Pictures stay out. Everything else in the entries is copied exactly.

==== DATASET CONTENT ====

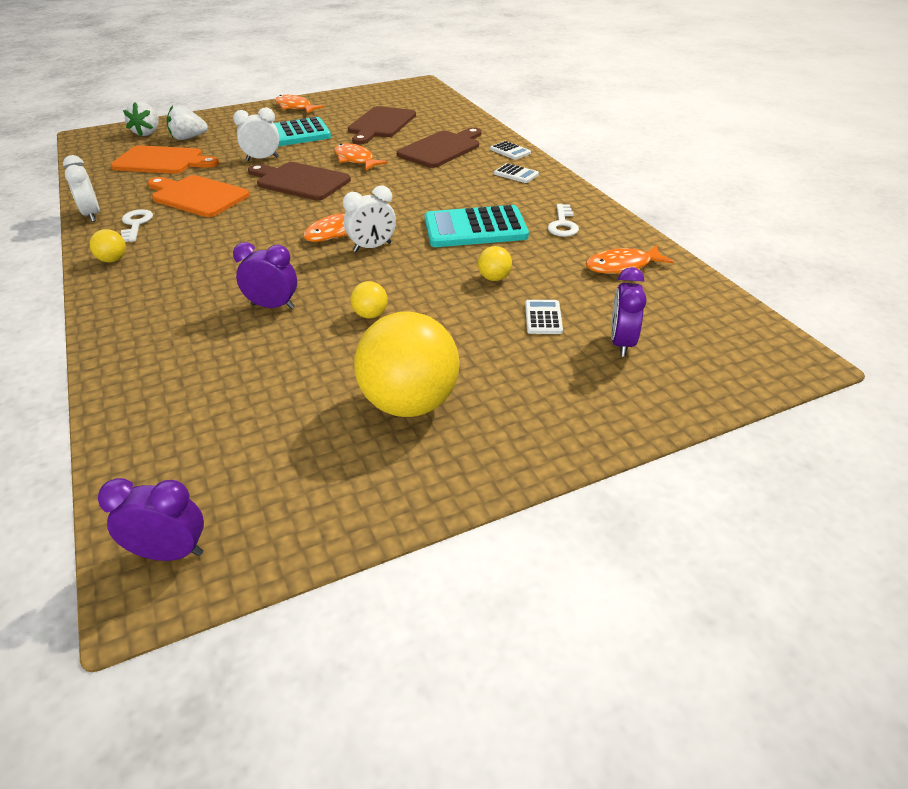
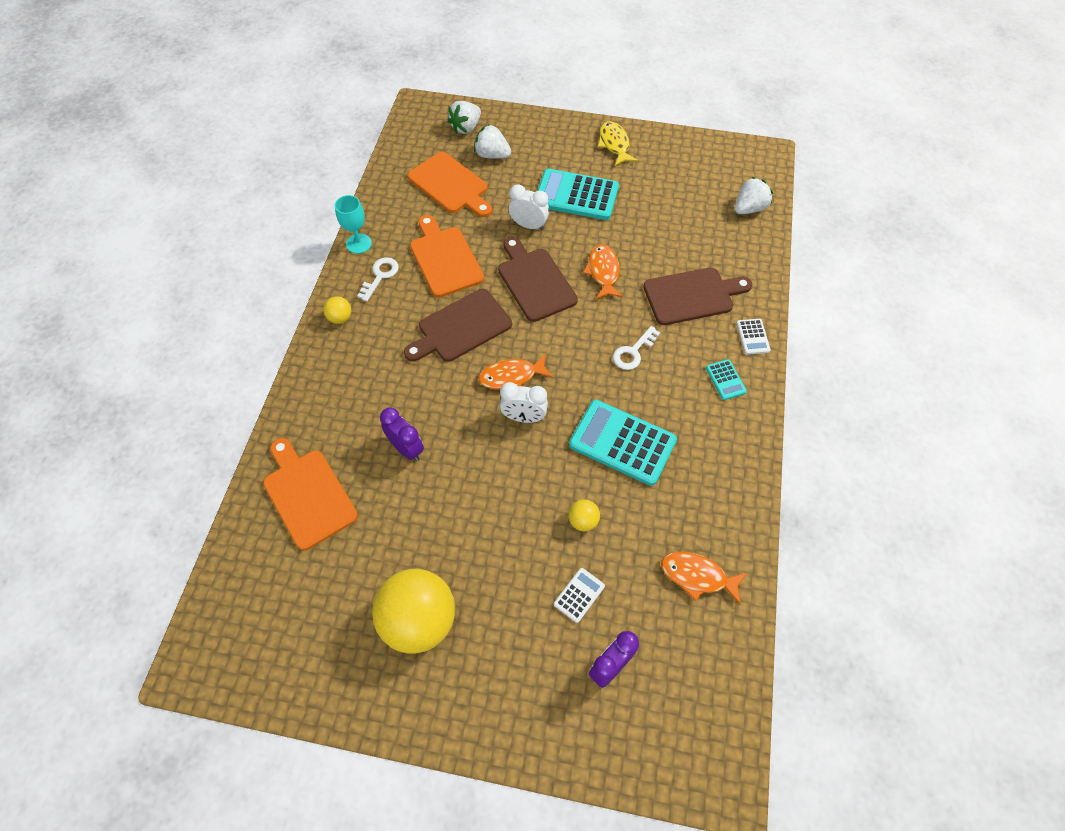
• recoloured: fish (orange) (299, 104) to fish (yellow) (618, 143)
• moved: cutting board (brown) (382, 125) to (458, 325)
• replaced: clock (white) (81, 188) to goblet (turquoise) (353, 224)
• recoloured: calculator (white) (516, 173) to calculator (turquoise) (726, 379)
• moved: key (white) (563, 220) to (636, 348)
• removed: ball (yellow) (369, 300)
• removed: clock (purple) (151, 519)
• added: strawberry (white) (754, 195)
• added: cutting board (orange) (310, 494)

====

▸ **RESPONSE TO THIS EXERCISE**:
• recoloured: fish (orange) (299, 104) to fish (yellow) (618, 143)
• moved: cutting board (brown) (382, 125) to (458, 325)
• replaced: clock (white) (81, 188) to goblet (turquoise) (353, 224)
• recoloured: calculator (white) (516, 173) to calculator (turquoise) (726, 379)
• moved: key (white) (563, 220) to (636, 348)
• removed: ball (yellow) (369, 300)
• removed: clock (purple) (151, 519)
• added: strawberry (white) (754, 195)
• added: cutting board (orange) (310, 494)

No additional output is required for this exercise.